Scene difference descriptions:
┄┄┄┄┄┄┄┄┄┄

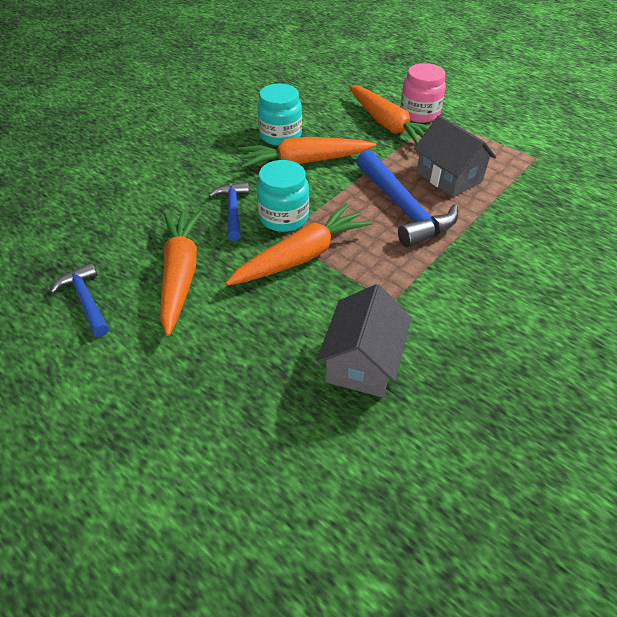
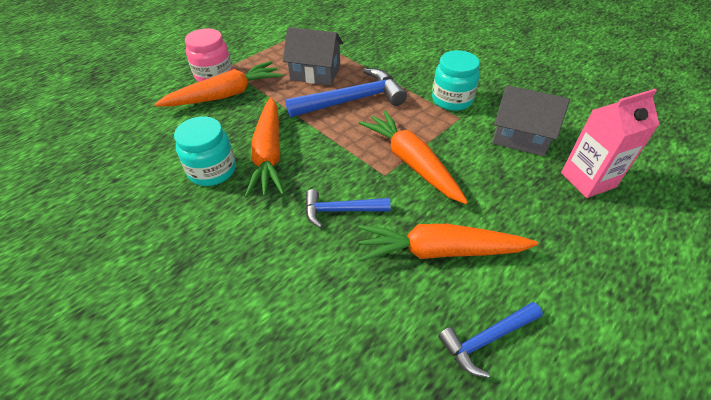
camera: 85 degrees left, 0 degrees up
(282, 425) = (588, 180): none -> pink carton
(283, 217) = (357, 172): turquoise jar -> turquoise jar (452, 99)
(449, 177) = (315, 73): grey house -> grey house turned 45 degrees clockwise

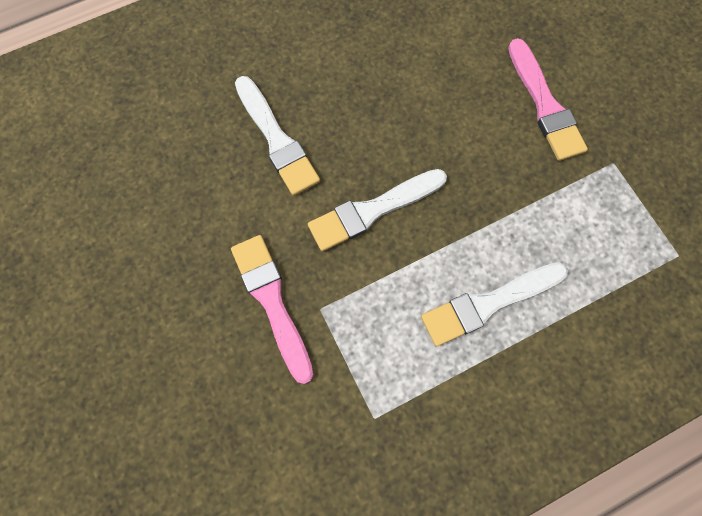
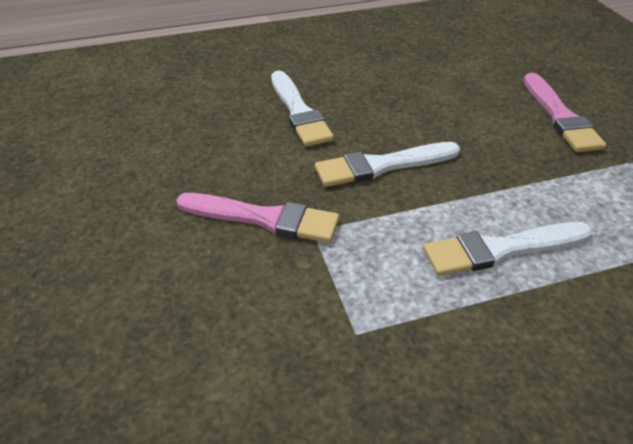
camera: 10 degrees right, 30 degrees down
(272, 302) = (264, 218): pink brush -> pink brush turned 120 degrees clockwise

┄┄┄┄┄┄┄┄┄┄

How to complete this task: Print only the lines from the one with "(283, 217) = (357, 172): turquoise" through the last line of the data above, exactly and with both ends, and please omit any pictures.

The answer:
(283, 217) = (357, 172): turquoise jar -> turquoise jar (452, 99)
(449, 177) = (315, 73): grey house -> grey house turned 45 degrees clockwise

camera: 10 degrees right, 30 degrees down
(272, 302) = (264, 218): pink brush -> pink brush turned 120 degrees clockwise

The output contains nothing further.